▸ **WHAT IS REQUIRED**
Match the string "park" against each line below, and copy every line that matches.

▸ **LISTED ENTRIES**

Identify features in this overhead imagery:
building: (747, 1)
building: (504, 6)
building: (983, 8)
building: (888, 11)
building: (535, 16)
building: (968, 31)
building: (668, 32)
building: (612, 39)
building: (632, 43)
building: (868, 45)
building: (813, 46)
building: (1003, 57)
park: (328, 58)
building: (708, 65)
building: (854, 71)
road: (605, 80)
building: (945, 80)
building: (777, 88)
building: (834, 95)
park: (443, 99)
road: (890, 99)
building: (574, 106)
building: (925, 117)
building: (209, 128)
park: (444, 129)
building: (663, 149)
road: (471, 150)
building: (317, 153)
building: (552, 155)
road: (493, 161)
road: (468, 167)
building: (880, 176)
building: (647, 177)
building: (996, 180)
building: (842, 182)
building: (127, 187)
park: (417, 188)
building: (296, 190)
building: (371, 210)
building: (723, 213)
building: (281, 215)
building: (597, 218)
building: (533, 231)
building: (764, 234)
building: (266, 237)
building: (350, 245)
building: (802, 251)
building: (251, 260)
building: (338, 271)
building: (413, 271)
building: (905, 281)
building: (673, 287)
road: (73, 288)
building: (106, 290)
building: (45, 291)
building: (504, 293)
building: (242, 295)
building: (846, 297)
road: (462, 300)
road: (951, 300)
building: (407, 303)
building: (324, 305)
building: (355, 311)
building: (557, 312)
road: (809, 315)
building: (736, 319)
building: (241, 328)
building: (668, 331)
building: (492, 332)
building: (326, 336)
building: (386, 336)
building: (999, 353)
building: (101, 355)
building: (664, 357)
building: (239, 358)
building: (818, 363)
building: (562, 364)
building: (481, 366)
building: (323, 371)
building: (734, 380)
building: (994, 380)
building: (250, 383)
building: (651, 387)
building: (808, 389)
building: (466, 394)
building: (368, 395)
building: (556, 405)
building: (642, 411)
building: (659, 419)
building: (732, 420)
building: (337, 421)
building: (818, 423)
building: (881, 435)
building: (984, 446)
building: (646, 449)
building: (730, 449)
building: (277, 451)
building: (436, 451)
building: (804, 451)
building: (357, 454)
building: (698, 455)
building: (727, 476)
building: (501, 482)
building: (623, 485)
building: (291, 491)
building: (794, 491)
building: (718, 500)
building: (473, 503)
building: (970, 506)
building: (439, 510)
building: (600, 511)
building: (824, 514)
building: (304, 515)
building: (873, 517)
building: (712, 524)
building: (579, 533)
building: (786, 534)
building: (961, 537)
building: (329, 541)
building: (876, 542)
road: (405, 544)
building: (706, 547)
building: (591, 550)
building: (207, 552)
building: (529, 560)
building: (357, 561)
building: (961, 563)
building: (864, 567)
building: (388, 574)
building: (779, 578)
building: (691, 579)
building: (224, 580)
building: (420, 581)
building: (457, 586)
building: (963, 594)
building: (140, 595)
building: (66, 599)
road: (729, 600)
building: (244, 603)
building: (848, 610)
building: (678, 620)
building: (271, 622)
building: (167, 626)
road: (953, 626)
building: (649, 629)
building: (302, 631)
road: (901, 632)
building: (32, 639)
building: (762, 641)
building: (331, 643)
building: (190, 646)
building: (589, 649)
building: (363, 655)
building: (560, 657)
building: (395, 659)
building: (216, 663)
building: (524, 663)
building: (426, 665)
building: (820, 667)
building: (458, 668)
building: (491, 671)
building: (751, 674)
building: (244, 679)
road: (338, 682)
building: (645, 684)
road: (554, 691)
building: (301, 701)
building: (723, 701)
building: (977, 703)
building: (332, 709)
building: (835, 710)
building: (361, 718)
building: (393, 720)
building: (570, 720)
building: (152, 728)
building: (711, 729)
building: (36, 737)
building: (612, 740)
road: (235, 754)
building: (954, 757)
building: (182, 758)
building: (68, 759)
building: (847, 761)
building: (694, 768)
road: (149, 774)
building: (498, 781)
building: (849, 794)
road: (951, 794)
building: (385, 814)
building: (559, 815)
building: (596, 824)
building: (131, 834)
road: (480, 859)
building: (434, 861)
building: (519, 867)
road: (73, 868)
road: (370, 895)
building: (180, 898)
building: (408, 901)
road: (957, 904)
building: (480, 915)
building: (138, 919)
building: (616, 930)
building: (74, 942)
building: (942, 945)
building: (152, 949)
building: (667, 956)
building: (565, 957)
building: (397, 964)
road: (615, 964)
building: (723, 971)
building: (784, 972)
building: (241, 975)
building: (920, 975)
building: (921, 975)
==
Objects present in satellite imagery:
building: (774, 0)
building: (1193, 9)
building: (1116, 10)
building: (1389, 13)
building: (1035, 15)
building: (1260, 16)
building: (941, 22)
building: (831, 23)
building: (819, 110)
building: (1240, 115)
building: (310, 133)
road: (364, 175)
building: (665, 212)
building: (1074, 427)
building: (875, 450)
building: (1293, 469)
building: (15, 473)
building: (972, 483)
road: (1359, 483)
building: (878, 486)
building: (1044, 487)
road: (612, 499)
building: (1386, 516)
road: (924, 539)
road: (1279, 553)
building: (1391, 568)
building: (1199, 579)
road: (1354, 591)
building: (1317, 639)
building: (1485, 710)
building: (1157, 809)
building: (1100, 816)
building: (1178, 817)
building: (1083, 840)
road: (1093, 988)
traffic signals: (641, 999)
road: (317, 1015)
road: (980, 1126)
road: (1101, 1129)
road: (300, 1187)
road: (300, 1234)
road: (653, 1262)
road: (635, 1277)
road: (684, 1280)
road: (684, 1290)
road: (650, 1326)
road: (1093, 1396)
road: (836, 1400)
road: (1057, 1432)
* * *
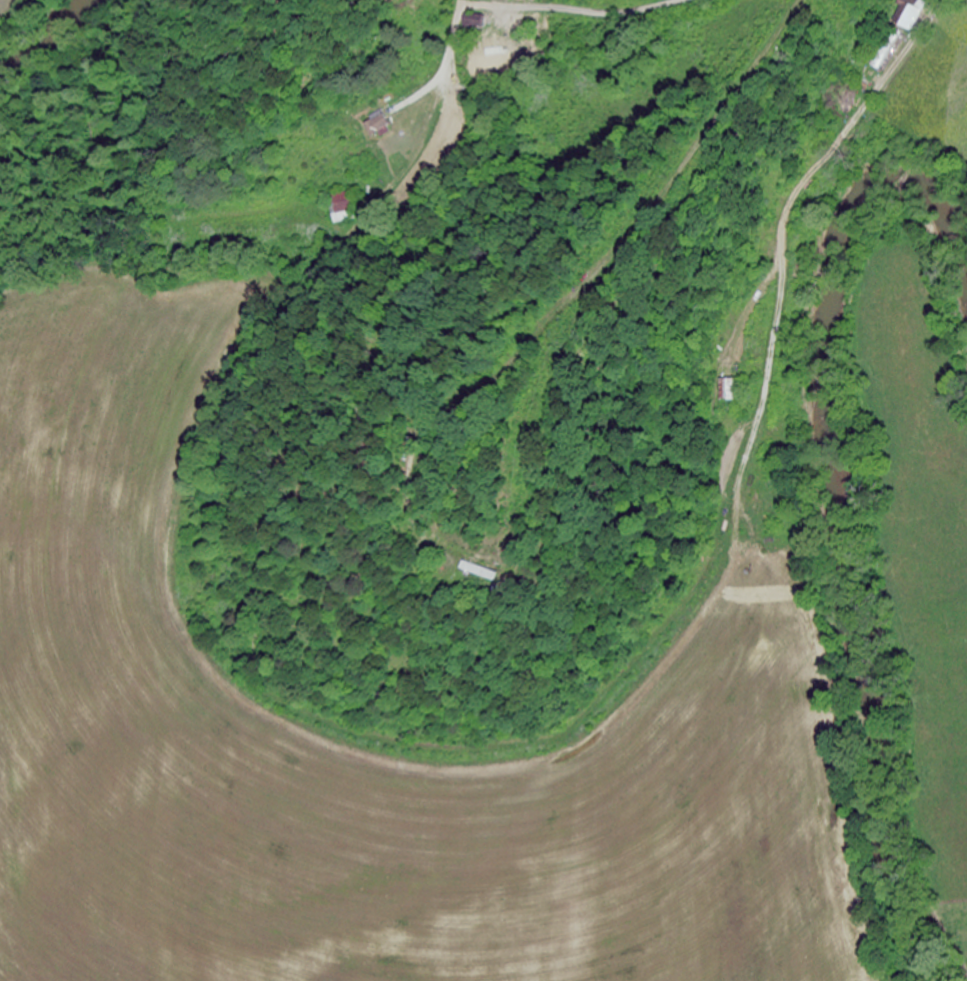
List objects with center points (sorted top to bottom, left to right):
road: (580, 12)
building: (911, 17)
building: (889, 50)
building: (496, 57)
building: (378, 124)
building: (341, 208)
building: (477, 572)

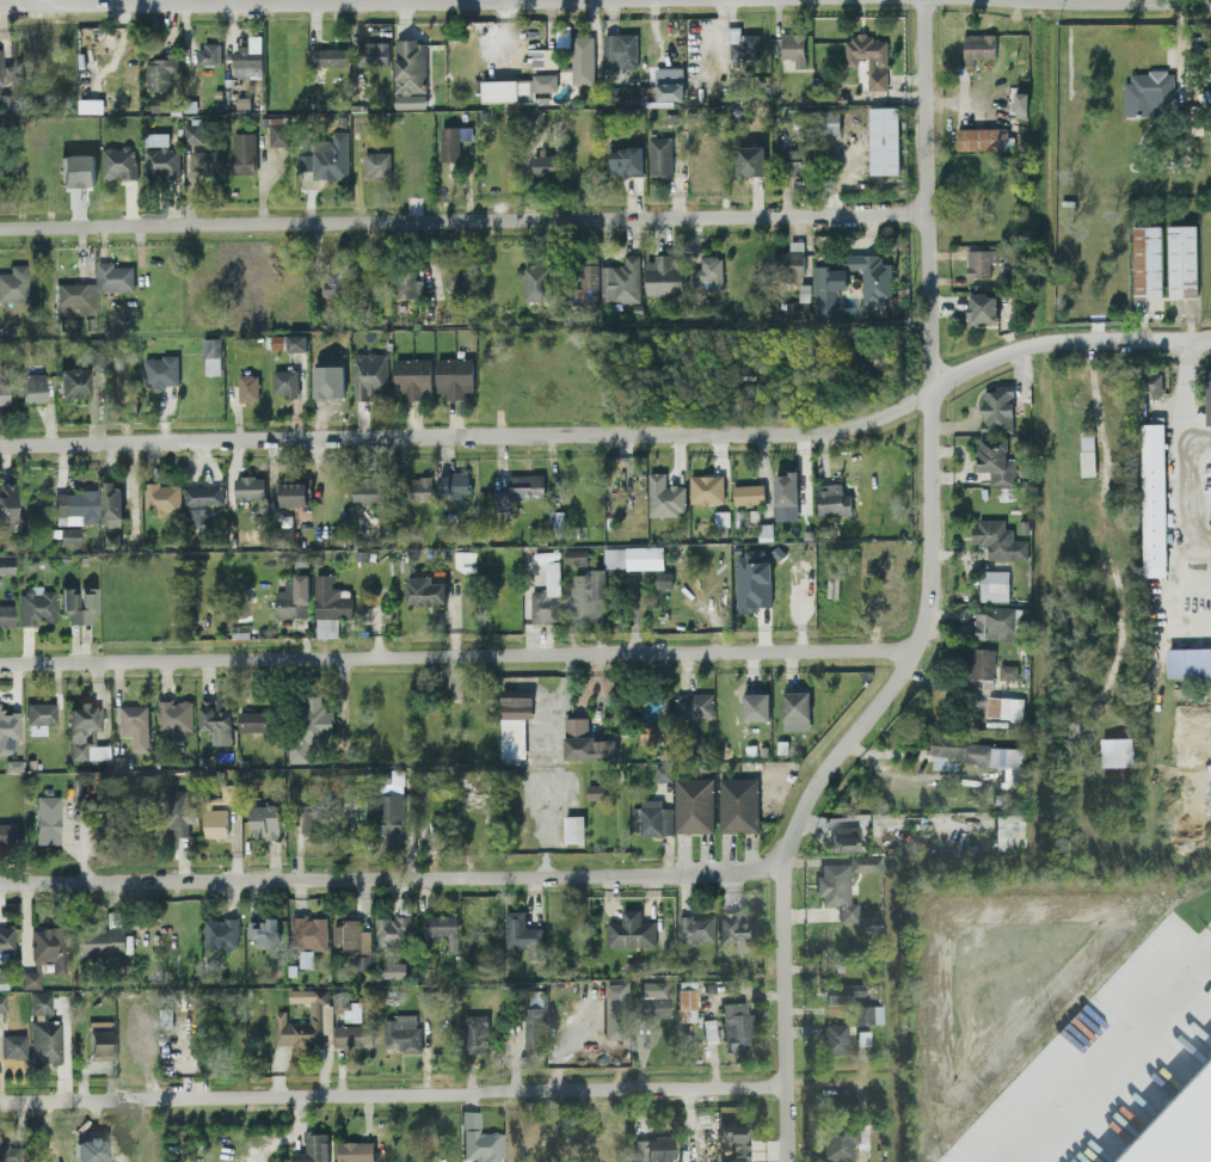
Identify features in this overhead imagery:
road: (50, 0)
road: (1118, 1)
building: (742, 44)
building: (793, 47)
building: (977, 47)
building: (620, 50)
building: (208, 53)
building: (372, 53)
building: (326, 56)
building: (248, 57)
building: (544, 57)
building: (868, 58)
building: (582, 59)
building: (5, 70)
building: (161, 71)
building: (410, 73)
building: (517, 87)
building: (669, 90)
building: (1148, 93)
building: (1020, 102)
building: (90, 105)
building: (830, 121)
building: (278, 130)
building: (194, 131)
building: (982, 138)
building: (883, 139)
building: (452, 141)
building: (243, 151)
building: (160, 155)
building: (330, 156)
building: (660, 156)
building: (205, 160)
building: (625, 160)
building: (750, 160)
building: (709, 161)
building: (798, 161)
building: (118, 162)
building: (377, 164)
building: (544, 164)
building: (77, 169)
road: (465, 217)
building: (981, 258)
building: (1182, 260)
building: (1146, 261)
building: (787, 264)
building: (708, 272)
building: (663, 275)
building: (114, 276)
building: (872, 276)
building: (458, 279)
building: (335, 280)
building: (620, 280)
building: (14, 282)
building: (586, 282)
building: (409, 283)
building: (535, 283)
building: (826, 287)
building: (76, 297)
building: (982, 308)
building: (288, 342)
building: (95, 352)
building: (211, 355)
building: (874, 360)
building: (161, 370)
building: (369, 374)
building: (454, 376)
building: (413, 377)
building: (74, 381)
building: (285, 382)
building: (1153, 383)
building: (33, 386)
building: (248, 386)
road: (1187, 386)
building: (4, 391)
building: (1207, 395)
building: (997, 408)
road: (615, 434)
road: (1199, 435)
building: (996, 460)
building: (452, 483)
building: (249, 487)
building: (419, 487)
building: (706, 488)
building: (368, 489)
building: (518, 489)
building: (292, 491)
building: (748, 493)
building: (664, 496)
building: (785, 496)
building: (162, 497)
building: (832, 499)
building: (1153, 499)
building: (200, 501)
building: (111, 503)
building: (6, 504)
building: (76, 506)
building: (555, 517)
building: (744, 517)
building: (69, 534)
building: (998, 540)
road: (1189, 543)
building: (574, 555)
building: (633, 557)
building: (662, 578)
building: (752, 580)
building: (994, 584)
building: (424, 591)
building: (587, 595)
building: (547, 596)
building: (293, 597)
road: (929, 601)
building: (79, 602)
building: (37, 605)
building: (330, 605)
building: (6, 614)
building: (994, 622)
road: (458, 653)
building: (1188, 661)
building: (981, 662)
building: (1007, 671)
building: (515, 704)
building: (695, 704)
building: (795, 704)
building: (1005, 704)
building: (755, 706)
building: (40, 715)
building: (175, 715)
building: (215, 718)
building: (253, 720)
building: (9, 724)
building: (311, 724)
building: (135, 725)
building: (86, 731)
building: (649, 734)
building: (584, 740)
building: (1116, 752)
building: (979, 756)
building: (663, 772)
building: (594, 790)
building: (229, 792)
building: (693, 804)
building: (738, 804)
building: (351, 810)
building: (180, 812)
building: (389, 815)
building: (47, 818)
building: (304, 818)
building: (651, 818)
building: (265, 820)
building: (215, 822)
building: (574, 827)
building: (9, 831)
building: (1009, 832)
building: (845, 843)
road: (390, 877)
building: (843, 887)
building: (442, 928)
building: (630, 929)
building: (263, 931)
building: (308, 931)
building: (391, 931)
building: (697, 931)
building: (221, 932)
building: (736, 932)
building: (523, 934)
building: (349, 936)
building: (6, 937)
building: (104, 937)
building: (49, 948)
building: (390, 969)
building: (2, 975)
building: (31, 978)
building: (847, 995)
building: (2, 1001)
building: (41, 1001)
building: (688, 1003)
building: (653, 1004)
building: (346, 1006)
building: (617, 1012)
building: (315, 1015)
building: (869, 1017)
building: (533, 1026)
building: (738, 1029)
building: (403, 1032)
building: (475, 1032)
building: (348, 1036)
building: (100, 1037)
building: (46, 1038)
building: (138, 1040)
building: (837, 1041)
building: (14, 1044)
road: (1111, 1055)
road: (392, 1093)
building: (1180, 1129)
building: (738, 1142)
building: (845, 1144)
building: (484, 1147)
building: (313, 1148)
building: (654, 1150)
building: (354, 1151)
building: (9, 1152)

▸ **RESPONSE AREA**
park: (328, 58)
park: (443, 99)
park: (444, 129)
park: (417, 188)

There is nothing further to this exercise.